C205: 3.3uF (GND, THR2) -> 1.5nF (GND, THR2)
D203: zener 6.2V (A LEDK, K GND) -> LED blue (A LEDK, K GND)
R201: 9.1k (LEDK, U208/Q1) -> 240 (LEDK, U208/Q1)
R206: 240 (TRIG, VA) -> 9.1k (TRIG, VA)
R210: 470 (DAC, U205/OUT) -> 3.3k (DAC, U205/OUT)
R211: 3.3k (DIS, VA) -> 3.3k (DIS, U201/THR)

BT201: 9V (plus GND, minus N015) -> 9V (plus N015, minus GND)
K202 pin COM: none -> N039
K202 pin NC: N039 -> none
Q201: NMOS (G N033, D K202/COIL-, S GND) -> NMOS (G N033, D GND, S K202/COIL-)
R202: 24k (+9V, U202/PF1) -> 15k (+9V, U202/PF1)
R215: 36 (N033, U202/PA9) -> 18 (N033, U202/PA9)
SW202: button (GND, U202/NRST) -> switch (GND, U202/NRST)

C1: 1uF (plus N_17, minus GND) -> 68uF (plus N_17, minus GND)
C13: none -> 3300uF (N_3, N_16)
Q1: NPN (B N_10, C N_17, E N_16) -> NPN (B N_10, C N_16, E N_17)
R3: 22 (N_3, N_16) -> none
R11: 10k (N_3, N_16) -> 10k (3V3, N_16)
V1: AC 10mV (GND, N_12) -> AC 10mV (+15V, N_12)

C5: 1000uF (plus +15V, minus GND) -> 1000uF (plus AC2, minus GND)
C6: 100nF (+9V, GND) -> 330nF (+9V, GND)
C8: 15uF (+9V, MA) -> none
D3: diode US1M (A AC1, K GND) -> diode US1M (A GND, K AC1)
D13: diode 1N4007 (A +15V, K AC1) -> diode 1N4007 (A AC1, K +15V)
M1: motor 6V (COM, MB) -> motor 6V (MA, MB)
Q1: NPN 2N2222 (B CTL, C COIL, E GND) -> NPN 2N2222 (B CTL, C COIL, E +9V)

* [Work to complete]:
Scan the records above, then copy out each line that mentions "COIL".

* [Output below]:
Q201: NMOS (G N033, D K202/COIL-, S GND) -> NMOS (G N033, D GND, S K202/COIL-)
Q1: NPN 2N2222 (B CTL, C COIL, E GND) -> NPN 2N2222 (B CTL, C COIL, E +9V)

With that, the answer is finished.